> **YOUR GOAL**
Make an exact copy of the listing below.

> **DATA EXCERPTS**
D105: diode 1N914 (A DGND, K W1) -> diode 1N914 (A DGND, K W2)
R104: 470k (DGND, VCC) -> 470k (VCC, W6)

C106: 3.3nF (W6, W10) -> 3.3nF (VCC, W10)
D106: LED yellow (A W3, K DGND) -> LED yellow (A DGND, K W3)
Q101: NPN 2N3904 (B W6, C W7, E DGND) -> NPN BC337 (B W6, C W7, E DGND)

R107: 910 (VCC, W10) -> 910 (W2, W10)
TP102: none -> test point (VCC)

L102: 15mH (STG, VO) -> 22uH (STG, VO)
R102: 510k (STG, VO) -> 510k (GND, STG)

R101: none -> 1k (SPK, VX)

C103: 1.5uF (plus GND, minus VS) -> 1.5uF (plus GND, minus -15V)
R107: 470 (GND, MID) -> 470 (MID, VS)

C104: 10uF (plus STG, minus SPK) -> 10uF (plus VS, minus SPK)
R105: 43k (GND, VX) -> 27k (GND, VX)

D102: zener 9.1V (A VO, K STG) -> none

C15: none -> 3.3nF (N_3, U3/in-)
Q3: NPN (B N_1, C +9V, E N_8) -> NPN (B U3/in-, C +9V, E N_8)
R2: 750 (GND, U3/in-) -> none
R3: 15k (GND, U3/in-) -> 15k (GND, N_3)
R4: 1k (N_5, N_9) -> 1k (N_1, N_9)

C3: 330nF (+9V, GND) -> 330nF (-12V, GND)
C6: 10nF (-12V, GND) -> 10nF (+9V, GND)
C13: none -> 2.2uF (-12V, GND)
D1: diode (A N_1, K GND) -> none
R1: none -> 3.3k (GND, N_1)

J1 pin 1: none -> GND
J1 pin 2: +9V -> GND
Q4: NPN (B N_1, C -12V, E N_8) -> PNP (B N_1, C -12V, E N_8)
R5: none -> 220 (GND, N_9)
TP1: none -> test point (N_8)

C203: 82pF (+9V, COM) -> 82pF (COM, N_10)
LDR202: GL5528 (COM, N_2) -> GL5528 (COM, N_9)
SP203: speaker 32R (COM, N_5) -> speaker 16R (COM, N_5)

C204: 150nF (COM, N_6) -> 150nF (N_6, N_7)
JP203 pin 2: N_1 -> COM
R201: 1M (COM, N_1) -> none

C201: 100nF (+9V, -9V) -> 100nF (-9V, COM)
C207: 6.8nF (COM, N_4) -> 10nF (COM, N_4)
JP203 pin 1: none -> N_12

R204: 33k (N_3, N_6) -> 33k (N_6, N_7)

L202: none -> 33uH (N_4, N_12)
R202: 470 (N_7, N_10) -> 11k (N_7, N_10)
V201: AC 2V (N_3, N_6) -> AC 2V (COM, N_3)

> **TASK OUTPUT**
D105: diode 1N914 (A DGND, K W1) -> diode 1N914 (A DGND, K W2)
R104: 470k (DGND, VCC) -> 470k (VCC, W6)

C106: 3.3nF (W6, W10) -> 3.3nF (VCC, W10)
D106: LED yellow (A W3, K DGND) -> LED yellow (A DGND, K W3)
Q101: NPN 2N3904 (B W6, C W7, E DGND) -> NPN BC337 (B W6, C W7, E DGND)

R107: 910 (VCC, W10) -> 910 (W2, W10)
TP102: none -> test point (VCC)

L102: 15mH (STG, VO) -> 22uH (STG, VO)
R102: 510k (STG, VO) -> 510k (GND, STG)

R101: none -> 1k (SPK, VX)

C103: 1.5uF (plus GND, minus VS) -> 1.5uF (plus GND, minus -15V)
R107: 470 (GND, MID) -> 470 (MID, VS)

C104: 10uF (plus STG, minus SPK) -> 10uF (plus VS, minus SPK)
R105: 43k (GND, VX) -> 27k (GND, VX)

D102: zener 9.1V (A VO, K STG) -> none

C15: none -> 3.3nF (N_3, U3/in-)
Q3: NPN (B N_1, C +9V, E N_8) -> NPN (B U3/in-, C +9V, E N_8)
R2: 750 (GND, U3/in-) -> none
R3: 15k (GND, U3/in-) -> 15k (GND, N_3)
R4: 1k (N_5, N_9) -> 1k (N_1, N_9)

C3: 330nF (+9V, GND) -> 330nF (-12V, GND)
C6: 10nF (-12V, GND) -> 10nF (+9V, GND)
C13: none -> 2.2uF (-12V, GND)
D1: diode (A N_1, K GND) -> none
R1: none -> 3.3k (GND, N_1)

J1 pin 1: none -> GND
J1 pin 2: +9V -> GND
Q4: NPN (B N_1, C -12V, E N_8) -> PNP (B N_1, C -12V, E N_8)
R5: none -> 220 (GND, N_9)
TP1: none -> test point (N_8)

C203: 82pF (+9V, COM) -> 82pF (COM, N_10)
LDR202: GL5528 (COM, N_2) -> GL5528 (COM, N_9)
SP203: speaker 32R (COM, N_5) -> speaker 16R (COM, N_5)

C204: 150nF (COM, N_6) -> 150nF (N_6, N_7)
JP203 pin 2: N_1 -> COM
R201: 1M (COM, N_1) -> none

C201: 100nF (+9V, -9V) -> 100nF (-9V, COM)
C207: 6.8nF (COM, N_4) -> 10nF (COM, N_4)
JP203 pin 1: none -> N_12

R204: 33k (N_3, N_6) -> 33k (N_6, N_7)

L202: none -> 33uH (N_4, N_12)
R202: 470 (N_7, N_10) -> 11k (N_7, N_10)
V201: AC 2V (N_3, N_6) -> AC 2V (COM, N_3)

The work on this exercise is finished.